In this exercise, print only the lines from the line with "RGB pin R: A0 -> D0" to the last line of the data below, inclusive. Any pictures should be left out.

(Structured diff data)
****

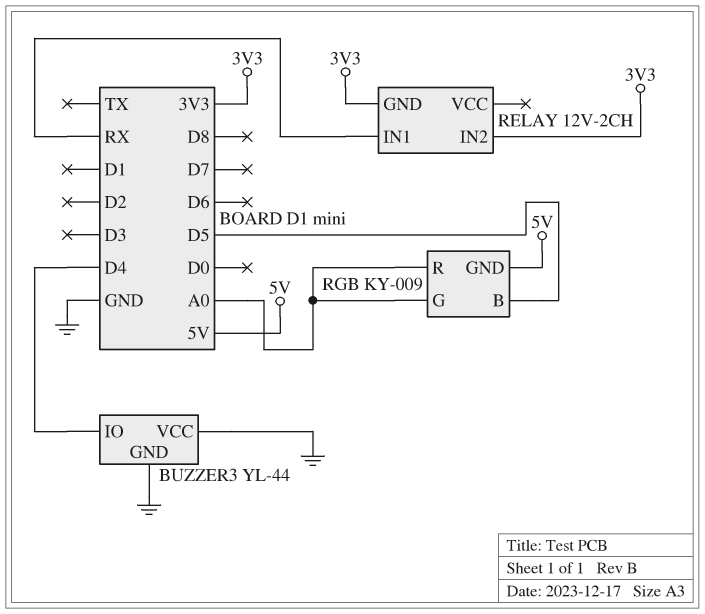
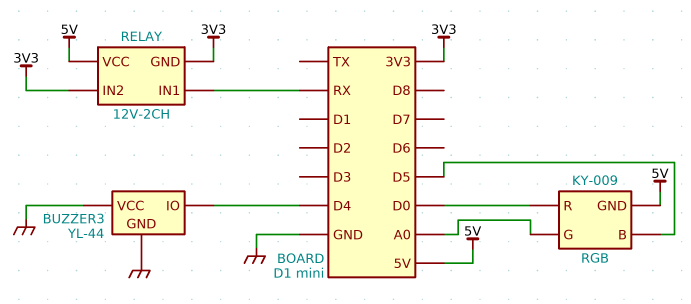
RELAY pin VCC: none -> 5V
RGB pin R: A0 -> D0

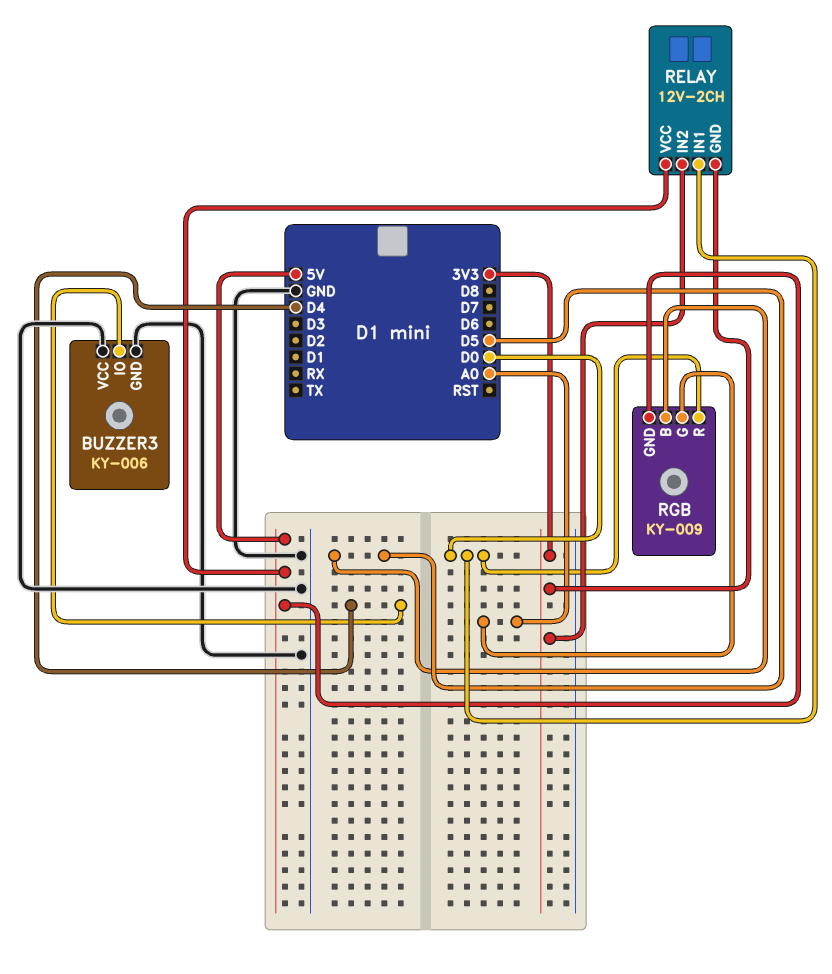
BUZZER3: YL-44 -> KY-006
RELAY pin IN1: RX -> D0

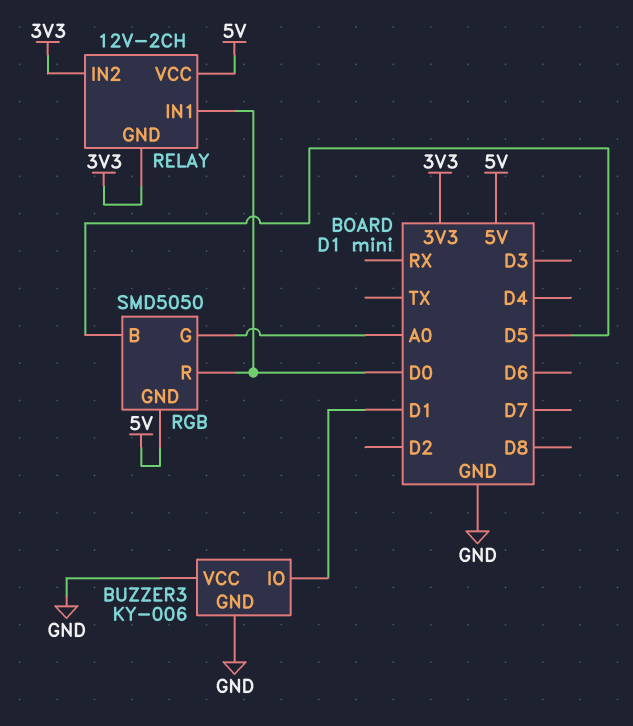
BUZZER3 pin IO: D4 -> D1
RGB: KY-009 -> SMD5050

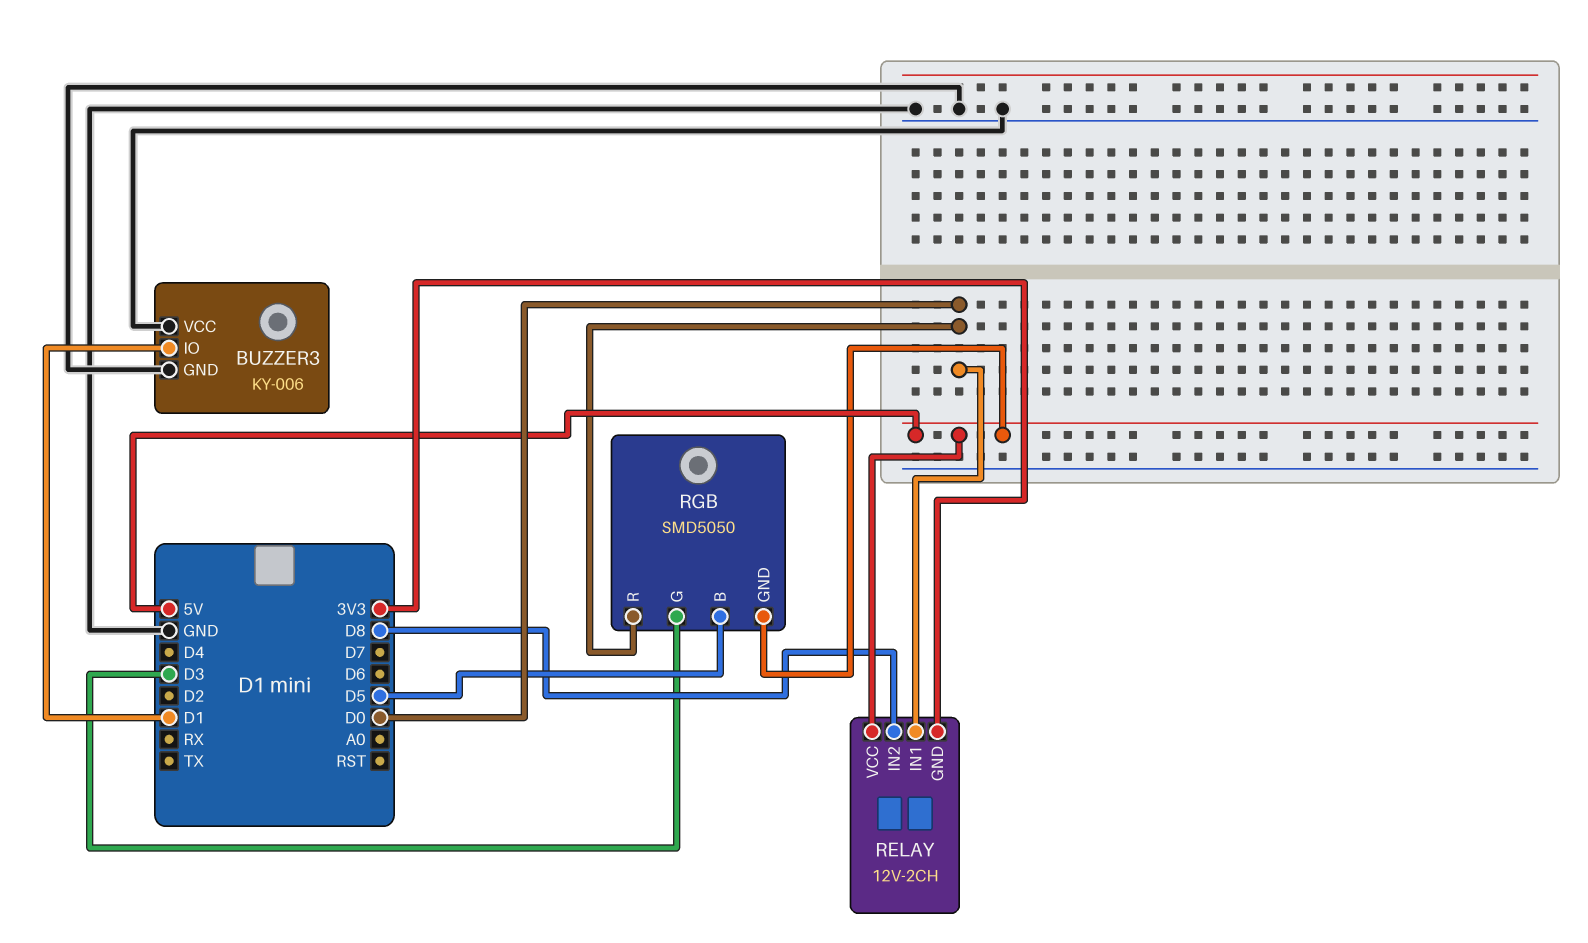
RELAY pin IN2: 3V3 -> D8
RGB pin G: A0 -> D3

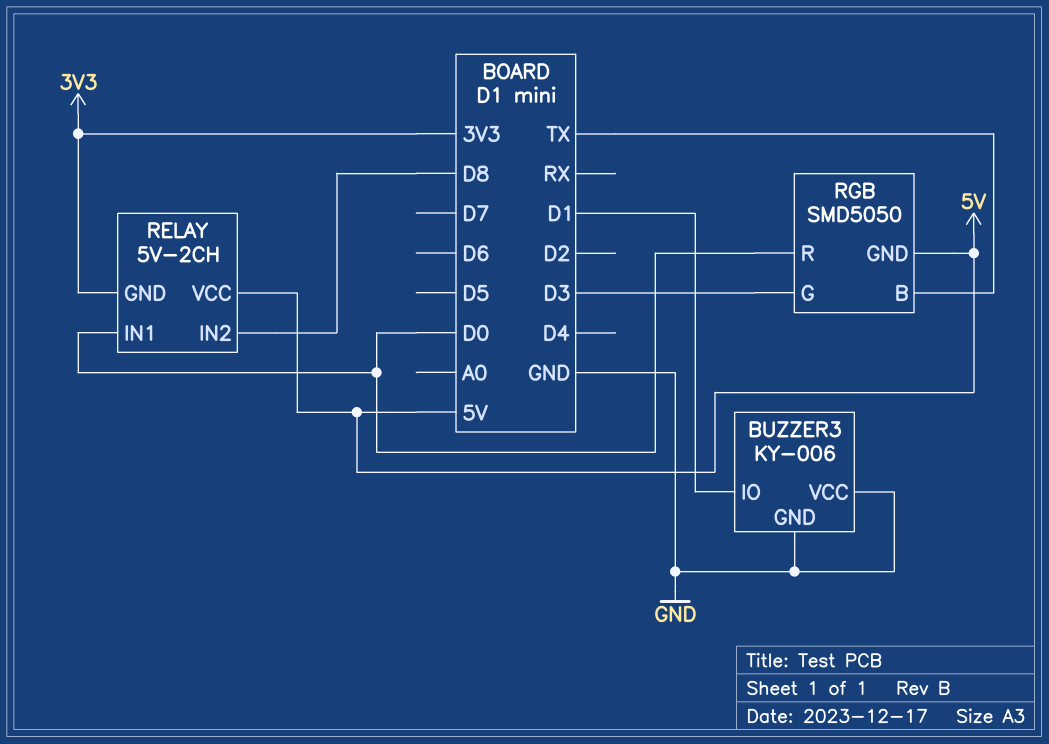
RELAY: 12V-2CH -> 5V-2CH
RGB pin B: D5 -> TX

****

Result of the task:
RGB pin R: A0 -> D0

BUZZER3: YL-44 -> KY-006
RELAY pin IN1: RX -> D0

BUZZER3 pin IO: D4 -> D1
RGB: KY-009 -> SMD5050

RELAY pin IN2: 3V3 -> D8
RGB pin G: A0 -> D3

RELAY: 12V-2CH -> 5V-2CH
RGB pin B: D5 -> TX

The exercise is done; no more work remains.